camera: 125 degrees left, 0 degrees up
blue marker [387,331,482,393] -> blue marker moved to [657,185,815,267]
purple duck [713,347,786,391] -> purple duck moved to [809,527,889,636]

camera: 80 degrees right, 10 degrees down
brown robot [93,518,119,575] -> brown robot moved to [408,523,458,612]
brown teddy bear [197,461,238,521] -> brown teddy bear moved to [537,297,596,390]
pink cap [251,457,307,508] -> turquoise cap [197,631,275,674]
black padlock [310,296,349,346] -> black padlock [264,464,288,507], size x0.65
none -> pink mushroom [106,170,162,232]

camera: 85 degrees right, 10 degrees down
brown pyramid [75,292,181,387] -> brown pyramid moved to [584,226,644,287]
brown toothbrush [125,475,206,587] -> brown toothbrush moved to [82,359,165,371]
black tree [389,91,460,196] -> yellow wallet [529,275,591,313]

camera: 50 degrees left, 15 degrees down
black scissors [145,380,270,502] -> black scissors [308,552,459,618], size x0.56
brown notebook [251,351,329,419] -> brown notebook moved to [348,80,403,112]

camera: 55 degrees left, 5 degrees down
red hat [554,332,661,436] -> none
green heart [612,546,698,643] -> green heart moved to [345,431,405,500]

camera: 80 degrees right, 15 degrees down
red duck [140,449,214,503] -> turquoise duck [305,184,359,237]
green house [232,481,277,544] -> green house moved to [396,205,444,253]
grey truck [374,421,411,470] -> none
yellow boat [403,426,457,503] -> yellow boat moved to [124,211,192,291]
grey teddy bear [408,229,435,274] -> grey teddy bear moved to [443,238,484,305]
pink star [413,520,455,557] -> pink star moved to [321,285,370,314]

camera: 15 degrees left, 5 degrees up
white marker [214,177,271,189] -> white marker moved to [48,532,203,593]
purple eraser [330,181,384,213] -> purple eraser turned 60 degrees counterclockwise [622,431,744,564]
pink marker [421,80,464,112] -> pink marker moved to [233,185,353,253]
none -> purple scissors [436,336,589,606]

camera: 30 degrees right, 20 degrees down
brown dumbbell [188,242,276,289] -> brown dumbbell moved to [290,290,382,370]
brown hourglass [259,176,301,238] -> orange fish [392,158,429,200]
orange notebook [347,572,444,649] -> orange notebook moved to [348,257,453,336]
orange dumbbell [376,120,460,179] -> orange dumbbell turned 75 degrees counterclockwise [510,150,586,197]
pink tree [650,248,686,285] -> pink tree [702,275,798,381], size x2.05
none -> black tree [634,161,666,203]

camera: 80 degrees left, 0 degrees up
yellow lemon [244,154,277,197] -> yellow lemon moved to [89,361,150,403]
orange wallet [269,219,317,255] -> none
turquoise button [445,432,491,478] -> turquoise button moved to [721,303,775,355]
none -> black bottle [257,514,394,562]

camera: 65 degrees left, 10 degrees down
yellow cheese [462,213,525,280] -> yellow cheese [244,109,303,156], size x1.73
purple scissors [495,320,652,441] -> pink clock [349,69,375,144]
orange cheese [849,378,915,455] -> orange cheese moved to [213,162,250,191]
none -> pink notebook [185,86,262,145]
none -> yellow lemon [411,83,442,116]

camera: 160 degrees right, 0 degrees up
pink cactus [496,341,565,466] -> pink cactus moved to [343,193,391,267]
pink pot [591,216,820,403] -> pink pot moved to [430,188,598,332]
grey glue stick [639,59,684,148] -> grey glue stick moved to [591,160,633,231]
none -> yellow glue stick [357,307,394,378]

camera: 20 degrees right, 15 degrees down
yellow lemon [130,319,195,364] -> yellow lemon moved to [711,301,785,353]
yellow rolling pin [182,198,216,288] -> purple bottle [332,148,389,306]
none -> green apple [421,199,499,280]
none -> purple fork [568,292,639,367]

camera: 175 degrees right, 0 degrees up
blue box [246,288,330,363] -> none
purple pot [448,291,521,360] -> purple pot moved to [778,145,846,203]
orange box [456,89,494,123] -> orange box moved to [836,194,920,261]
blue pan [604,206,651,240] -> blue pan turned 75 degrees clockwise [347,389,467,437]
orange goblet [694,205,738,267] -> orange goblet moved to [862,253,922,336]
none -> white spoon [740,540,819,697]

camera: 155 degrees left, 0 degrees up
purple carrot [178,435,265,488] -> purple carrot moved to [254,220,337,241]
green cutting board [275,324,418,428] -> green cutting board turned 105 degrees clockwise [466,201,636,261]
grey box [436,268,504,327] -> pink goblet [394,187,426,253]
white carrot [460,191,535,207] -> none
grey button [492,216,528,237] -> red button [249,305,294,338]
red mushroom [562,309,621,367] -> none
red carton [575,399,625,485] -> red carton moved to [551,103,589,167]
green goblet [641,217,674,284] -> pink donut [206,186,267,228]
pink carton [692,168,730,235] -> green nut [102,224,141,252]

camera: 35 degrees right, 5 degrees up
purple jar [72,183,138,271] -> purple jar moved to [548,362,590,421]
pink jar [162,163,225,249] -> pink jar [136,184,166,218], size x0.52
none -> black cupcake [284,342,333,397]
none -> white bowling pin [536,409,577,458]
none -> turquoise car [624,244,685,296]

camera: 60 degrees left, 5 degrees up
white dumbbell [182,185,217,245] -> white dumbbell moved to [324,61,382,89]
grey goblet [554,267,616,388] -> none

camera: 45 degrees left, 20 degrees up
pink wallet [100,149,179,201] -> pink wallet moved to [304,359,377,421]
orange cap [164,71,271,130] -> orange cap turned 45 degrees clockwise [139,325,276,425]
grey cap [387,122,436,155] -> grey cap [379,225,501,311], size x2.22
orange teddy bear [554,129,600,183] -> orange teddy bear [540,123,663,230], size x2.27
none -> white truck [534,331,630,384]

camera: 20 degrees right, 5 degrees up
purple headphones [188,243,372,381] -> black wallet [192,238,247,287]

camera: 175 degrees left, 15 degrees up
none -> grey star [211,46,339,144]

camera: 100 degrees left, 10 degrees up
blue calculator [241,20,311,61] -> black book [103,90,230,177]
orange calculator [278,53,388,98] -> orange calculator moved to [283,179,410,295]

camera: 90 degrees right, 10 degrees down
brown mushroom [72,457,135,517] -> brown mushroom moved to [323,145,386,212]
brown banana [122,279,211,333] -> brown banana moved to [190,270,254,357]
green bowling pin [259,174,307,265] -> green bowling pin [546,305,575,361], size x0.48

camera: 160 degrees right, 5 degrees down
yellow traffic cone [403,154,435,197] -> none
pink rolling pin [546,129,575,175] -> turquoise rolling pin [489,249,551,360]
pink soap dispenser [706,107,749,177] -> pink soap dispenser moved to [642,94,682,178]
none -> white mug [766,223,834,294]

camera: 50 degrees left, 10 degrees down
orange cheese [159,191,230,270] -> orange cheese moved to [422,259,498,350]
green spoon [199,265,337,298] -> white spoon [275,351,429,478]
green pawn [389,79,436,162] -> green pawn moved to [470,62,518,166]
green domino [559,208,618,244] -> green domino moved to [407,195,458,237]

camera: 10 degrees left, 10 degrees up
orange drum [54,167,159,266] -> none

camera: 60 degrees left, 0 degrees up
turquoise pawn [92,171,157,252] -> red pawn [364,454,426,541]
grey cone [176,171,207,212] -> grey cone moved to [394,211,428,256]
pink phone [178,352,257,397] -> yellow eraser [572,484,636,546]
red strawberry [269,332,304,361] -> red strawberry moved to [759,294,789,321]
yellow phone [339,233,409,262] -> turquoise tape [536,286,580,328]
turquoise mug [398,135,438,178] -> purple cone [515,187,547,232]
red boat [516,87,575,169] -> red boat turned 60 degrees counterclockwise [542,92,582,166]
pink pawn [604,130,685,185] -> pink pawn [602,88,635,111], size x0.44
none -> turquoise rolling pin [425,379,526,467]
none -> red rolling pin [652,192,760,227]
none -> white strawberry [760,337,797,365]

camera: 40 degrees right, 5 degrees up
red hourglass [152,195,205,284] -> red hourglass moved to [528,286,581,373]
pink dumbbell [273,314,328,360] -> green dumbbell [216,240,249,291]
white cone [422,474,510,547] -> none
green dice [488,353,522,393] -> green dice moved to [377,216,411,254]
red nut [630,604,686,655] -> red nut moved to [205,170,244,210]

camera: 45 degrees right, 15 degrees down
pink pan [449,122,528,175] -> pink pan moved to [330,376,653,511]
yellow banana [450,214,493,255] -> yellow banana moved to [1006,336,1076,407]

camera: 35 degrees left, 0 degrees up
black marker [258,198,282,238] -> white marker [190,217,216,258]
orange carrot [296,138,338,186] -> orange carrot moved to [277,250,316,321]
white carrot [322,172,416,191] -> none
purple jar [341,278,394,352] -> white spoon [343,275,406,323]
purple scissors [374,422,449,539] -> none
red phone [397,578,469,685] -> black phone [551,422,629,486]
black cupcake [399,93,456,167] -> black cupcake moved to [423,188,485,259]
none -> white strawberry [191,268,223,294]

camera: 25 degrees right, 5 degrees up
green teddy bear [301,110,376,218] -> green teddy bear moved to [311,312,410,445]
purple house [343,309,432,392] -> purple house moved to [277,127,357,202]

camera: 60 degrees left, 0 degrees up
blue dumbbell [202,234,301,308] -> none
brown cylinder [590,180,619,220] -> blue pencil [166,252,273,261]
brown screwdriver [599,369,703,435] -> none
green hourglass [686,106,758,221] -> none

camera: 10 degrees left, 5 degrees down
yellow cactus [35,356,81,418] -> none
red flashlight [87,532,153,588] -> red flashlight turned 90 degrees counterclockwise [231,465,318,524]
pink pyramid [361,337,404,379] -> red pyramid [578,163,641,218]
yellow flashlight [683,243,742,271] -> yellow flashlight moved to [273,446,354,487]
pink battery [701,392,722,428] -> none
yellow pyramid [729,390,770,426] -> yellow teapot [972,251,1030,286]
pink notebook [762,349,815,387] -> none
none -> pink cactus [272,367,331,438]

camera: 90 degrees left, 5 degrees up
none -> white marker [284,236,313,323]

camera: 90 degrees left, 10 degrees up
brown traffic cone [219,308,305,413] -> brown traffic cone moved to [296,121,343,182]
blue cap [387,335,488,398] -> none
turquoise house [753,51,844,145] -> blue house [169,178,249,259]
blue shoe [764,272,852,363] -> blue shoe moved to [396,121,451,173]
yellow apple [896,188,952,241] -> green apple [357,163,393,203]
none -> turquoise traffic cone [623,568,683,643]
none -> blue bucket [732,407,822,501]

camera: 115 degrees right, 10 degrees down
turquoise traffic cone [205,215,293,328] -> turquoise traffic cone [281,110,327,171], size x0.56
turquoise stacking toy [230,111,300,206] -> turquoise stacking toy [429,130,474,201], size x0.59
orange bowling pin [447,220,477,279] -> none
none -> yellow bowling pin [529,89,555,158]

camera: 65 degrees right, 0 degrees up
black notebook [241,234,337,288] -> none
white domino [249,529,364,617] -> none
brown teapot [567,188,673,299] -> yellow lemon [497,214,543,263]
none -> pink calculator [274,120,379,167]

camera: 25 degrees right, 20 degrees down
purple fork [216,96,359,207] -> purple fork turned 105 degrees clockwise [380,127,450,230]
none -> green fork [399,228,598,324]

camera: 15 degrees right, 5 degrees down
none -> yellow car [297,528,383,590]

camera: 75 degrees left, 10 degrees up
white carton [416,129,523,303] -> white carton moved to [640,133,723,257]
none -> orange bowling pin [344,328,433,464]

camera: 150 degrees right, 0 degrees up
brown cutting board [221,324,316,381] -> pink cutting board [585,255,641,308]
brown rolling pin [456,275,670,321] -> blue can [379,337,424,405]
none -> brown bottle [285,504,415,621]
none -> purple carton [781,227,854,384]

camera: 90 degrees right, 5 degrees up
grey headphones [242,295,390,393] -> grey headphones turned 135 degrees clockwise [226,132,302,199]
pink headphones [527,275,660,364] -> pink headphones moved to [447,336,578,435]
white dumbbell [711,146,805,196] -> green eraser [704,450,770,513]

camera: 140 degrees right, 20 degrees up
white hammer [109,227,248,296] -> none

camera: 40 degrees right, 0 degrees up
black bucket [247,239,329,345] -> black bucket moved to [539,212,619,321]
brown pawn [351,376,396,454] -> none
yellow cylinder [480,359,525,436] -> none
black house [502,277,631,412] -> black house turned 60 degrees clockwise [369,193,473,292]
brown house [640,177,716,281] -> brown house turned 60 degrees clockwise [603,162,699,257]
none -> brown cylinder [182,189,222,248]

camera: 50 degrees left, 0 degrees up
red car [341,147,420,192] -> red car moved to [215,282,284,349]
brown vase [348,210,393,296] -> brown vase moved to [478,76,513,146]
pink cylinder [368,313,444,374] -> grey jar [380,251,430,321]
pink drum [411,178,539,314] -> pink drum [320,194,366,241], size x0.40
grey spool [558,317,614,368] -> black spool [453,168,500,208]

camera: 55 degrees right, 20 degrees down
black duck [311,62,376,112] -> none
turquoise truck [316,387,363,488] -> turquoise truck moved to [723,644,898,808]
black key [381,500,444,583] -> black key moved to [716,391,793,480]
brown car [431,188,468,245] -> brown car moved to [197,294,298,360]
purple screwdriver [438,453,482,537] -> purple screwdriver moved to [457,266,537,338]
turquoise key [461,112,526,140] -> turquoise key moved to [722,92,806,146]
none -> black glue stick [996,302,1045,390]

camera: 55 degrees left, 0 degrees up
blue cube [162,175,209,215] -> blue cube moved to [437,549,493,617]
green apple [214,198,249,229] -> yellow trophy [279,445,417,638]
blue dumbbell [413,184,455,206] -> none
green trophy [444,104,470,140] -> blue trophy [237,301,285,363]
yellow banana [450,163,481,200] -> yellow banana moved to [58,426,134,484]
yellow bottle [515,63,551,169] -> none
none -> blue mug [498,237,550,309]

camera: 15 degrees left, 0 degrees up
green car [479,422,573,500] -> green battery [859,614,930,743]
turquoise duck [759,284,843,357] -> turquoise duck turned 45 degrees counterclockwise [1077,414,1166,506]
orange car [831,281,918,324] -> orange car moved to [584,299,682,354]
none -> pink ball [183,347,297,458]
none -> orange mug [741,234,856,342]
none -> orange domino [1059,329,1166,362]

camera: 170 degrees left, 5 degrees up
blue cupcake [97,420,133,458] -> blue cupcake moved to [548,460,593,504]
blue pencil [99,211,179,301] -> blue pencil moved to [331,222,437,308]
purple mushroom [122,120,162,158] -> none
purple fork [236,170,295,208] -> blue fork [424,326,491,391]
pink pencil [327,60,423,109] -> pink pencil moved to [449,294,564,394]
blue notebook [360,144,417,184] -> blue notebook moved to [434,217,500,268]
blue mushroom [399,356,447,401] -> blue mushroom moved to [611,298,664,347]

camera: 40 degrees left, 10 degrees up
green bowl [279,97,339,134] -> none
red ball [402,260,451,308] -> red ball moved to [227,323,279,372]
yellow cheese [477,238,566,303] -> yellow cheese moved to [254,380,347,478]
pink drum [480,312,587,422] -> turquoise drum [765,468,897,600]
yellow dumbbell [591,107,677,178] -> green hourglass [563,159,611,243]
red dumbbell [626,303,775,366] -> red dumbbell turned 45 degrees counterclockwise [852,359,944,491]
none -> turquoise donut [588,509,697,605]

- **Job**
Each line in the entries above, starting at the line with "red carton [575,399,625,485]" and ending at the line with "camera: 50 degrees left, 10 degrees down", is to be printed exactly, and only those lines.

- **Answer below**
red carton [575,399,625,485] -> red carton moved to [551,103,589,167]
green goblet [641,217,674,284] -> pink donut [206,186,267,228]
pink carton [692,168,730,235] -> green nut [102,224,141,252]

camera: 35 degrees right, 5 degrees up
purple jar [72,183,138,271] -> purple jar moved to [548,362,590,421]
pink jar [162,163,225,249] -> pink jar [136,184,166,218], size x0.52
none -> black cupcake [284,342,333,397]
none -> white bowling pin [536,409,577,458]
none -> turquoise car [624,244,685,296]

camera: 60 degrees left, 5 degrees up
white dumbbell [182,185,217,245] -> white dumbbell moved to [324,61,382,89]
grey goblet [554,267,616,388] -> none

camera: 45 degrees left, 20 degrees up
pink wallet [100,149,179,201] -> pink wallet moved to [304,359,377,421]
orange cap [164,71,271,130] -> orange cap turned 45 degrees clockwise [139,325,276,425]
grey cap [387,122,436,155] -> grey cap [379,225,501,311], size x2.22
orange teddy bear [554,129,600,183] -> orange teddy bear [540,123,663,230], size x2.27
none -> white truck [534,331,630,384]

camera: 20 degrees right, 5 degrees up
purple headphones [188,243,372,381] -> black wallet [192,238,247,287]

camera: 175 degrees left, 15 degrees up
none -> grey star [211,46,339,144]

camera: 100 degrees left, 10 degrees up
blue calculator [241,20,311,61] -> black book [103,90,230,177]
orange calculator [278,53,388,98] -> orange calculator moved to [283,179,410,295]

camera: 90 degrees right, 10 degrees down
brown mushroom [72,457,135,517] -> brown mushroom moved to [323,145,386,212]
brown banana [122,279,211,333] -> brown banana moved to [190,270,254,357]
green bowling pin [259,174,307,265] -> green bowling pin [546,305,575,361], size x0.48

camera: 160 degrees right, 5 degrees down
yellow traffic cone [403,154,435,197] -> none
pink rolling pin [546,129,575,175] -> turquoise rolling pin [489,249,551,360]
pink soap dispenser [706,107,749,177] -> pink soap dispenser moved to [642,94,682,178]
none -> white mug [766,223,834,294]

camera: 50 degrees left, 10 degrees down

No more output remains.